## Task
Give the listing below again in full, exactly as written.

--- Begin Record list ---

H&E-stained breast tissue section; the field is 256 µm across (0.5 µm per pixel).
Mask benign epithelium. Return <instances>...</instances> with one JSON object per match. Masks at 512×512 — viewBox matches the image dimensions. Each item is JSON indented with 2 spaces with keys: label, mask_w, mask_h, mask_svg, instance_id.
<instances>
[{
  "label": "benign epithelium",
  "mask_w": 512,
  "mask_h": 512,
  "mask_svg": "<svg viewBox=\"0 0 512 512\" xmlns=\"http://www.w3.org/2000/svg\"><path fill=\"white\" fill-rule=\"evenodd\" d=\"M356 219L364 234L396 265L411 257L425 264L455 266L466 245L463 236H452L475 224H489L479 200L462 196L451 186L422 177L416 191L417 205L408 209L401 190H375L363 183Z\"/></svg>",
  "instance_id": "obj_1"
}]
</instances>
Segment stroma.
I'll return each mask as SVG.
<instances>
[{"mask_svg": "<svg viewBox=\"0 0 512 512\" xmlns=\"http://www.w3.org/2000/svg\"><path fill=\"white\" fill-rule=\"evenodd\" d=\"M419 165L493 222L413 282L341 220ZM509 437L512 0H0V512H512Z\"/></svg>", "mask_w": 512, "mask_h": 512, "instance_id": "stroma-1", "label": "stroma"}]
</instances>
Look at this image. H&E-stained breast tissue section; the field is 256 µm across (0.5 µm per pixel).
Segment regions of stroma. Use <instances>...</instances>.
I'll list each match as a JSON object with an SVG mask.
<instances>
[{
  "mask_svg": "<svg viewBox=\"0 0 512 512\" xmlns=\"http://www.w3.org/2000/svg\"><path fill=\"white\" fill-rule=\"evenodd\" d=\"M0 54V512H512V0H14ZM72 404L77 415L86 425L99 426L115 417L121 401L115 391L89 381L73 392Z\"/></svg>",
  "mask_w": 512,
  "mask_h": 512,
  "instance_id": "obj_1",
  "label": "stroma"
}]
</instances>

--- End Record list ---

## Result of this task
H&E-stained breast tissue section; the field is 256 µm across (0.5 µm per pixel).
Mask benign epithelium. Return <instances>...</instances> with one JSON object per match. Masks at 512×512 — viewBox matches the image dimensions. Each item is JSON indented with 2 spaces with keys: label, mask_w, mask_h, mask_svg, instance_id.
<instances>
[{
  "label": "benign epithelium",
  "mask_w": 512,
  "mask_h": 512,
  "mask_svg": "<svg viewBox=\"0 0 512 512\" xmlns=\"http://www.w3.org/2000/svg\"><path fill=\"white\" fill-rule=\"evenodd\" d=\"M356 219L364 234L396 265L411 257L425 264L455 266L466 245L463 236H452L475 224H489L479 200L462 196L451 186L422 177L416 191L417 205L408 209L401 190H375L363 183Z\"/></svg>",
  "instance_id": "obj_1"
}]
</instances>
Segment stroma.
I'll return each mask as SVG.
<instances>
[{"mask_svg": "<svg viewBox=\"0 0 512 512\" xmlns=\"http://www.w3.org/2000/svg\"><path fill=\"white\" fill-rule=\"evenodd\" d=\"M419 165L493 222L413 282L341 220ZM509 437L512 0H0V512H512Z\"/></svg>", "mask_w": 512, "mask_h": 512, "instance_id": "stroma-1", "label": "stroma"}]
</instances>
Look at this image. H&E-stained breast tissue section; the field is 256 µm across (0.5 µm per pixel).
Segment regions of stroma. Use <instances>...</instances>.
I'll list each match as a JSON object with an SVG mask.
<instances>
[{
  "mask_svg": "<svg viewBox=\"0 0 512 512\" xmlns=\"http://www.w3.org/2000/svg\"><path fill=\"white\" fill-rule=\"evenodd\" d=\"M0 54V512H512V0H14ZM72 404L77 415L86 425L99 426L115 417L121 401L115 391L89 381L73 392Z\"/></svg>",
  "mask_w": 512,
  "mask_h": 512,
  "instance_id": "obj_1",
  "label": "stroma"
}]
</instances>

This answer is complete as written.